— Data section —

■ ■ ■ ■

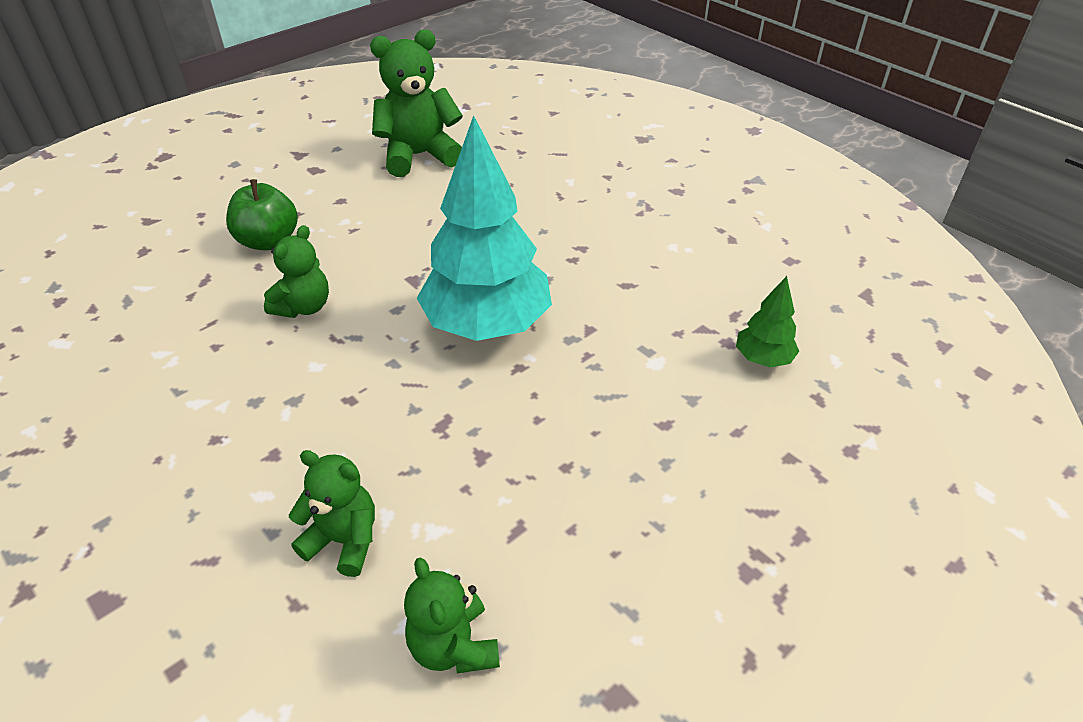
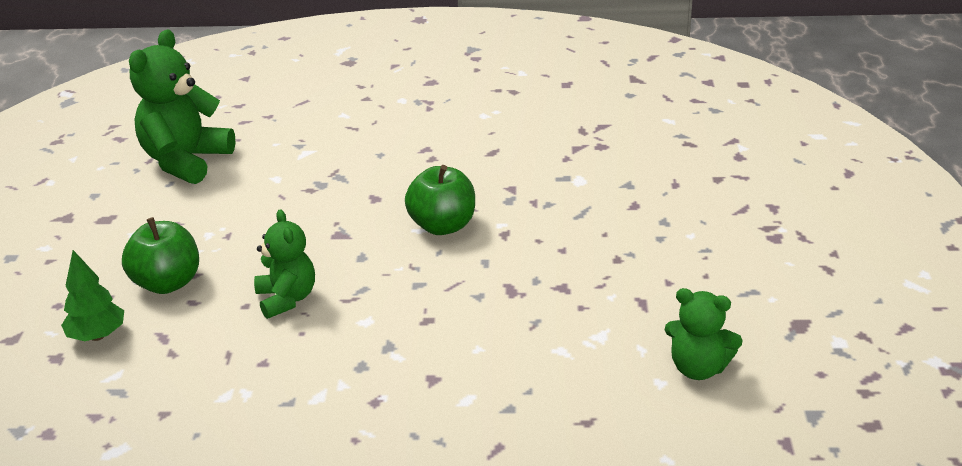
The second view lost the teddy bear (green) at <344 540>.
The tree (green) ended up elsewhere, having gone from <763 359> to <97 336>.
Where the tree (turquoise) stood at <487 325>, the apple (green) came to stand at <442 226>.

■ ■ ■ ■

— Task item —
Everything in the listing above except the pictures should be duplicated exactly.

— Reply —
The second view lost the teddy bear (green) at <344 540>.
The tree (green) ended up elsewhere, having gone from <763 359> to <97 336>.
Where the tree (turquoise) stood at <487 325>, the apple (green) came to stand at <442 226>.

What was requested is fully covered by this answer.